» Data listing
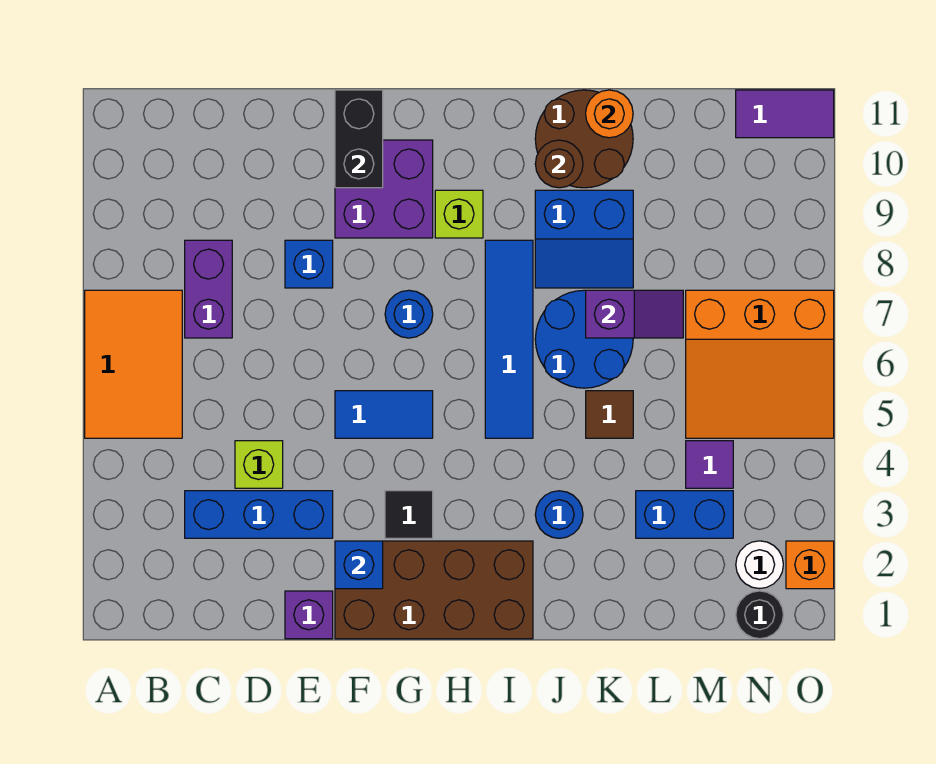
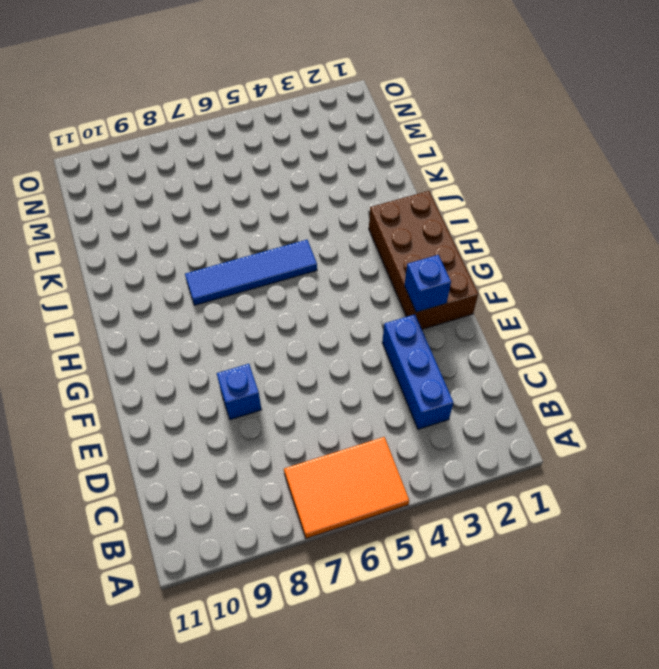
none -> purple brick C7:C8 level 1
none -> lime brick D4 level 1
none -> purple brick E1 level 1
none -> blue tile F5:G5 level 1

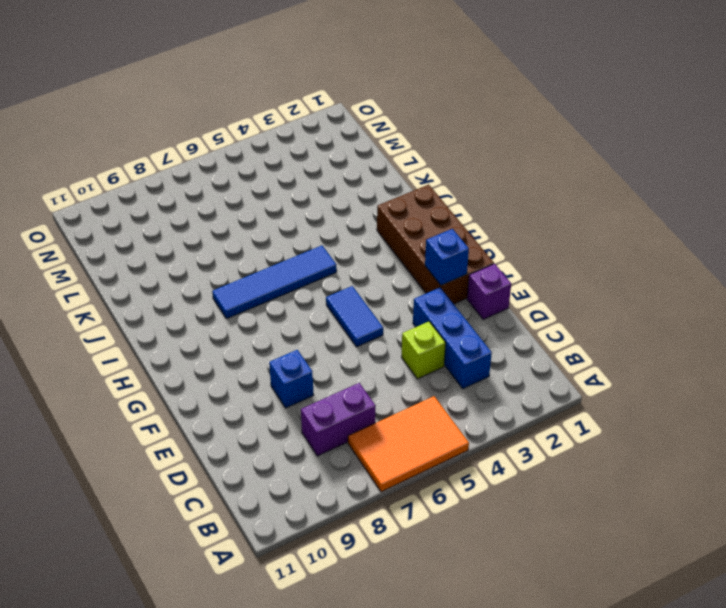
none -> purple brick F9:G10 level 1
none -> black tile G3 level 1
none -> blue round brick G7 level 1
none -> lime brick H9 level 1

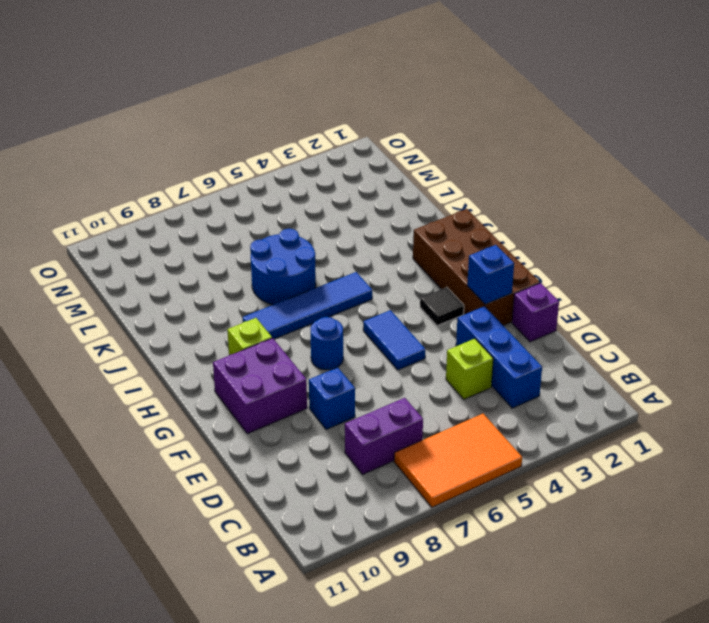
none -> blue round brick J3 level 1
none -> blue slope J8:K9 level 1 top 9
none -> brown round brick J10:K11 level 1
none -> brown tile K5 level 1

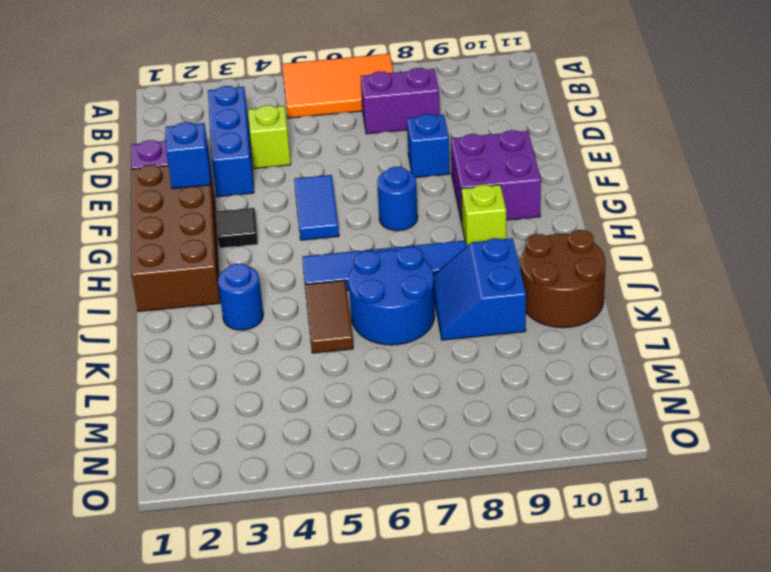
brown tile J5:K5 level 1 -> brown tile K5 level 1
none -> blue brick L3:M3 level 1
none -> purple tile M4 level 1
none -> orange slope M5:O7 level 1 top 7
none -> black round brick N1 level 1

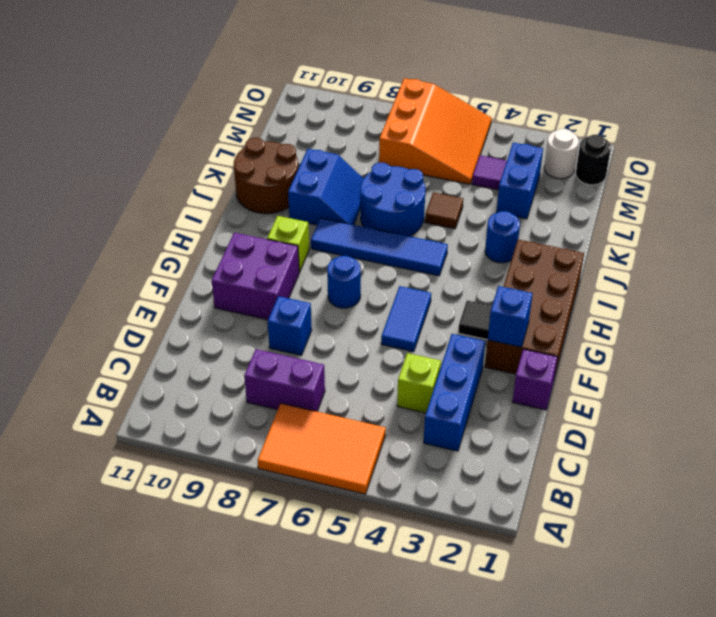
none -> purple tile N11:O11 level 1
none -> orange brick O2 level 1
none -> black brick F10:F11 level 2
none -> brown round brick J10 level 2

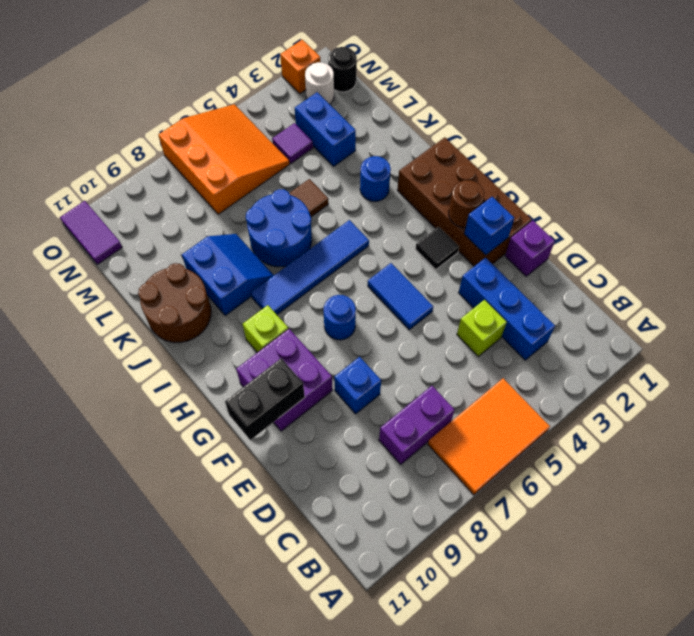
brown round brick G2 level 2 -> brown round brick J10 level 2
none -> purple slope K7:L7 level 2 top K
none -> orange round brick K11 level 2

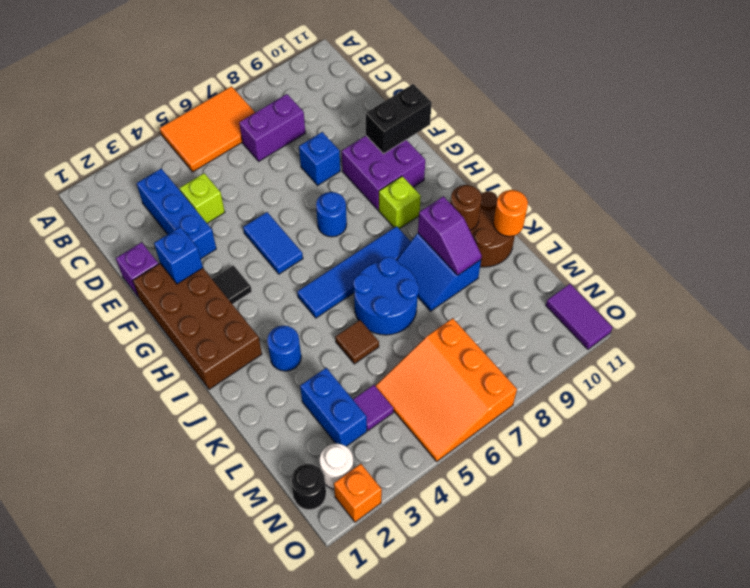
purple slope J9:K9 level 2 top J -> purple slope K7:L7 level 2 top K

» Task statement
Set down word for word the lines above from the one with "none -> blue slope J8:K9 level 1 top 9" up to and including the one with "none -> orange brick O2 level 1". Omit every picture.

» Reply
none -> blue slope J8:K9 level 1 top 9
none -> brown round brick J10:K11 level 1
none -> brown tile K5 level 1

brown tile J5:K5 level 1 -> brown tile K5 level 1
none -> blue brick L3:M3 level 1
none -> purple tile M4 level 1
none -> orange slope M5:O7 level 1 top 7
none -> black round brick N1 level 1

none -> purple tile N11:O11 level 1
none -> orange brick O2 level 1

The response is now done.